(ENTRIES PROVIDED begins)

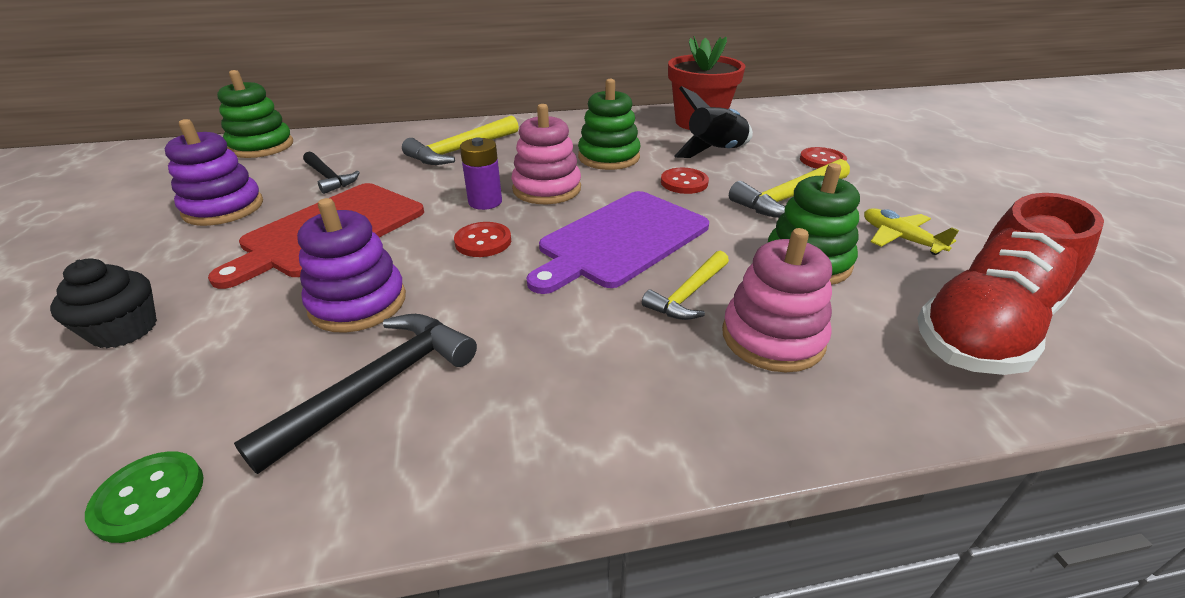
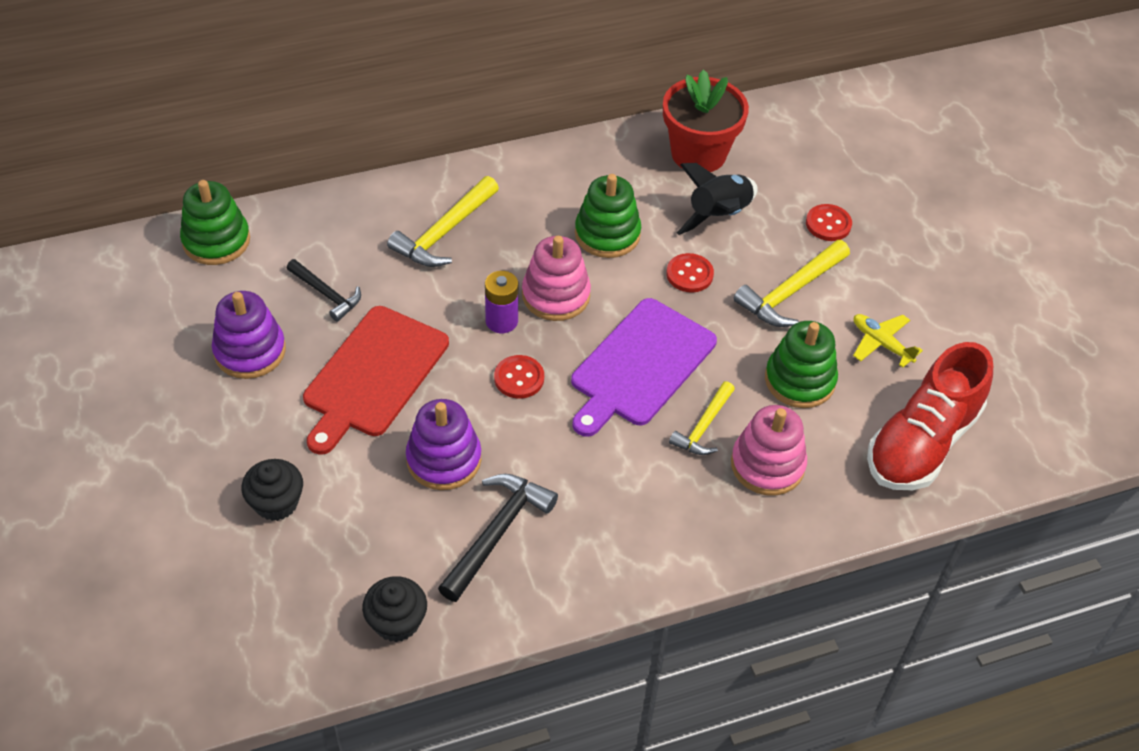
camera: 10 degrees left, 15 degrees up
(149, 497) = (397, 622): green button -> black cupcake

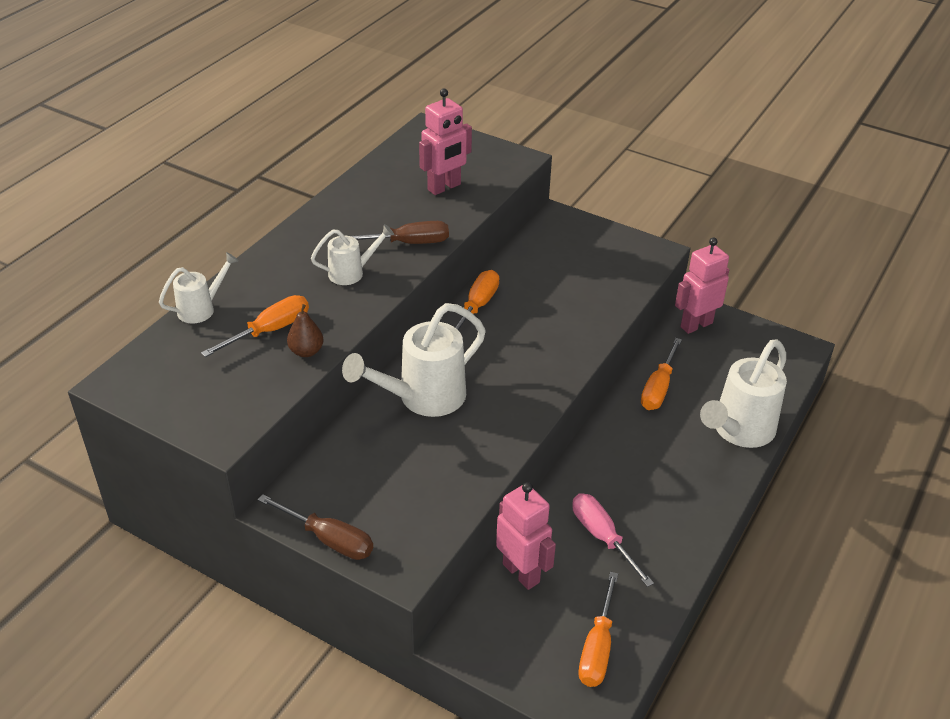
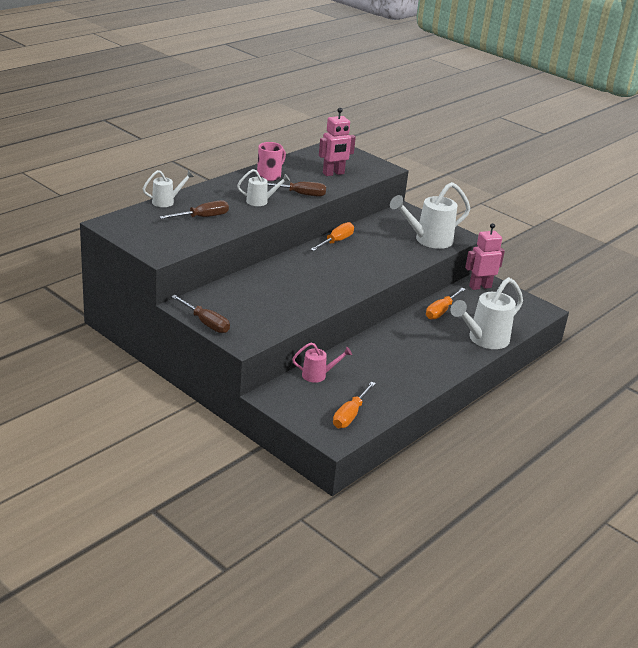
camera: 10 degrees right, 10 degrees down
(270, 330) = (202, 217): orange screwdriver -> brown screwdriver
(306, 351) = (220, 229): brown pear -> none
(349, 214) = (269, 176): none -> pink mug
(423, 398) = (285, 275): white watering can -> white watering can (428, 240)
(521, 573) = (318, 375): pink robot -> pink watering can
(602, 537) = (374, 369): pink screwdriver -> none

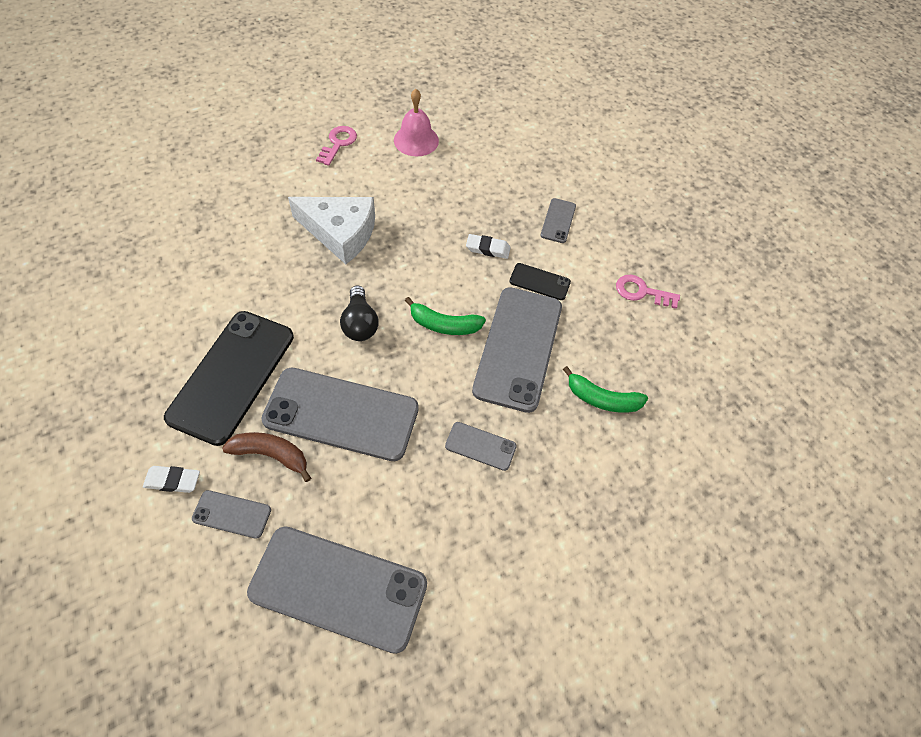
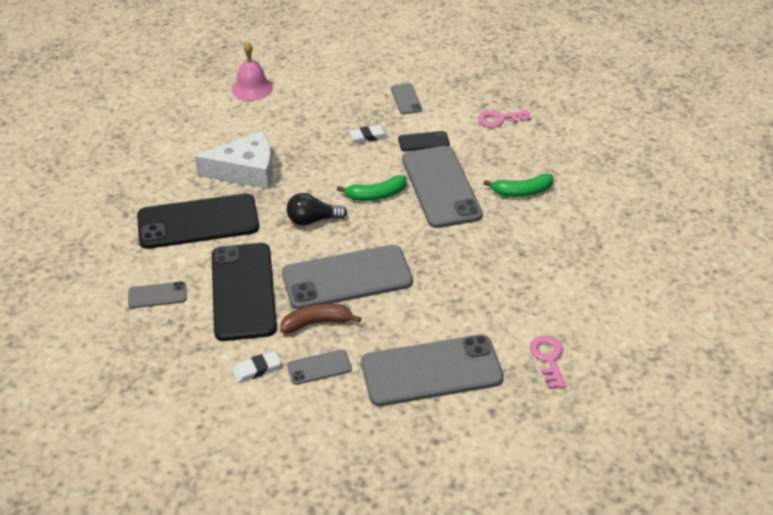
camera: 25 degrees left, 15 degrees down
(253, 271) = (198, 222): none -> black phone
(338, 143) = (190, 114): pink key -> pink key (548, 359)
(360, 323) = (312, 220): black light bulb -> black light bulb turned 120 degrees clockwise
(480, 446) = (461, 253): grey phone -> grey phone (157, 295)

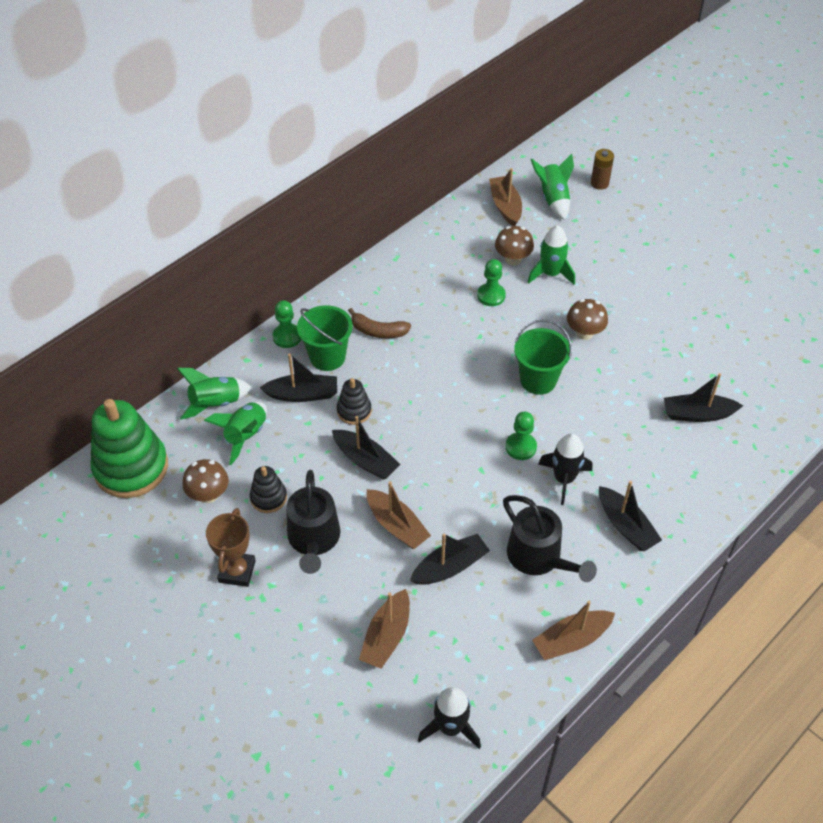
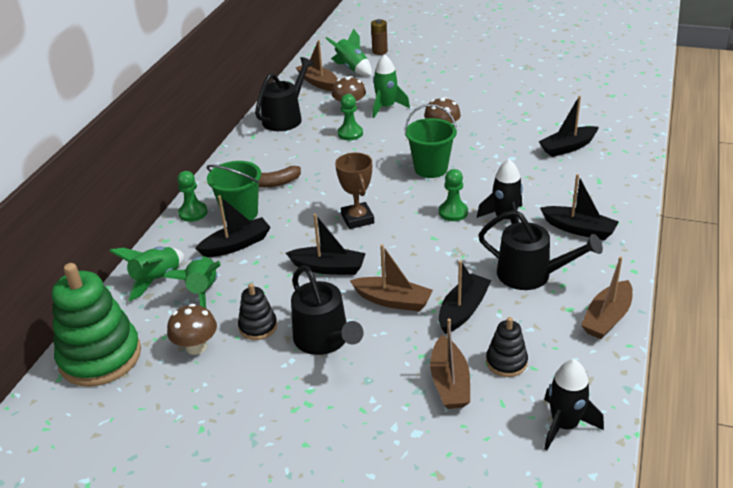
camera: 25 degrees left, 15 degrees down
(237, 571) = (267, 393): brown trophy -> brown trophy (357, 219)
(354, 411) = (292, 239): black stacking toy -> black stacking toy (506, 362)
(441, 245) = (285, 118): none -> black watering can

(ENTRIES PROVIDED ends)

_EXERCISE GOAL_
Every line of the data should be copied as it stands, without the images.

_FINISHED TASK_
camera: 10 degrees left, 15 degrees up
(149, 497) = (397, 622): green button -> black cupcake

camera: 10 degrees right, 10 degrees down
(270, 330) = (202, 217): orange screwdriver -> brown screwdriver
(306, 351) = (220, 229): brown pear -> none
(349, 214) = (269, 176): none -> pink mug
(423, 398) = (285, 275): white watering can -> white watering can (428, 240)
(521, 573) = (318, 375): pink robot -> pink watering can
(602, 537) = (374, 369): pink screwdriver -> none

camera: 25 degrees left, 15 degrees down
(253, 271) = (198, 222): none -> black phone
(338, 143) = (190, 114): pink key -> pink key (548, 359)
(360, 323) = (312, 220): black light bulb -> black light bulb turned 120 degrees clockwise
(480, 446) = (461, 253): grey phone -> grey phone (157, 295)

camera: 25 degrees left, 15 degrees down
(237, 571) = (267, 393): brown trophy -> brown trophy (357, 219)
(354, 411) = (292, 239): black stacking toy -> black stacking toy (506, 362)
(441, 245) = (285, 118): none -> black watering can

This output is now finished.